Give back exactly the lines running from the line with "camera_right=-165 camera_up=-20" to the end of the entries, and only those lines.
===== SUPPLIED MATERIAL
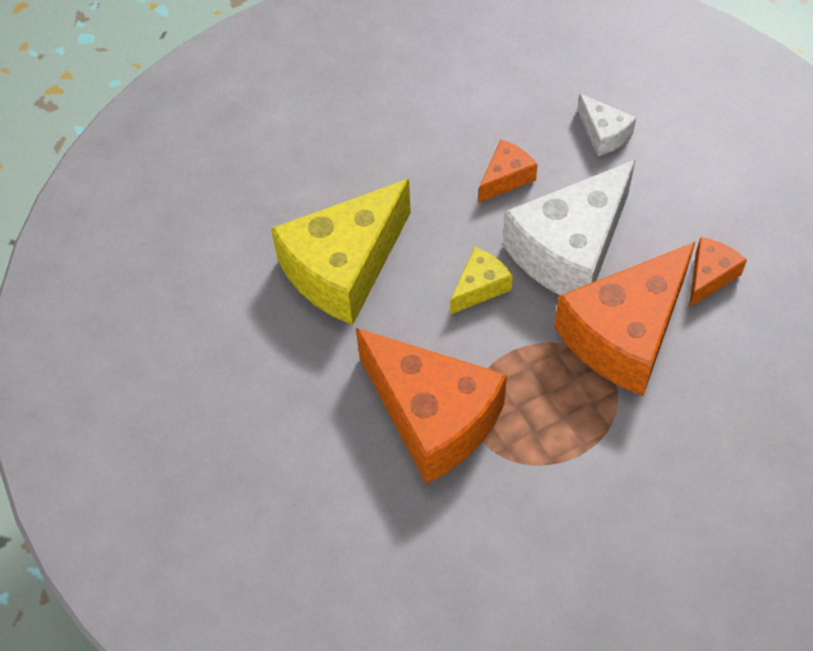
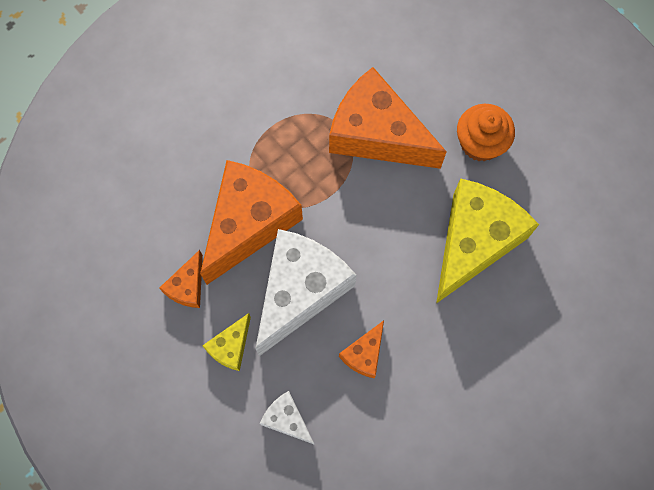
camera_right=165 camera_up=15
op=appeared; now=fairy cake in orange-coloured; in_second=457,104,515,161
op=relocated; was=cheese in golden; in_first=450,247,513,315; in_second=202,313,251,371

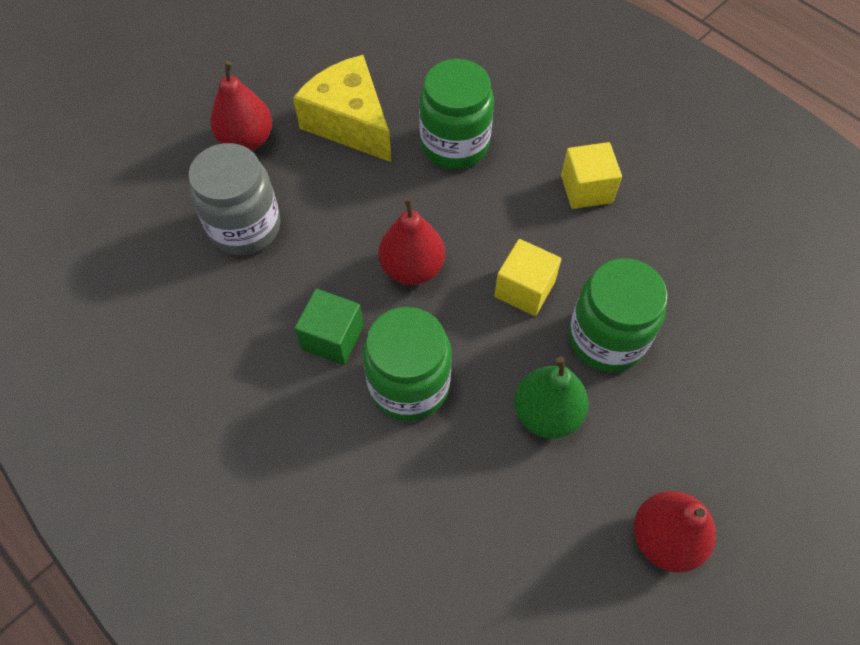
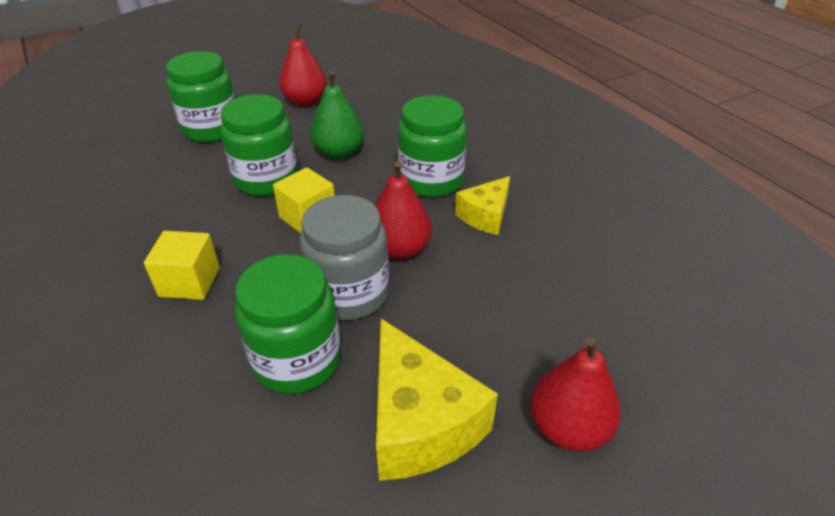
camera_right=-165 camera_up=-20
op=appeared; now=jam jar in emerald; in_second=166,51,235,143
op=relocated; was=jam jar in gray; in_first=188,143,281,255; in_second=299,195,389,321
op=exchanged; was=solid cube in emerald; now=cheese in golden; in_first=295,289,364,365; in_second=455,176,510,235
==========
REPLY TO THE EXERCISE
camera_right=-165 camera_up=-20
op=appeared; now=jam jar in emerald; in_second=166,51,235,143
op=relocated; was=jam jar in gray; in_first=188,143,281,255; in_second=299,195,389,321
op=exchanged; was=solid cube in emerald; now=cheese in golden; in_first=295,289,364,365; in_second=455,176,510,235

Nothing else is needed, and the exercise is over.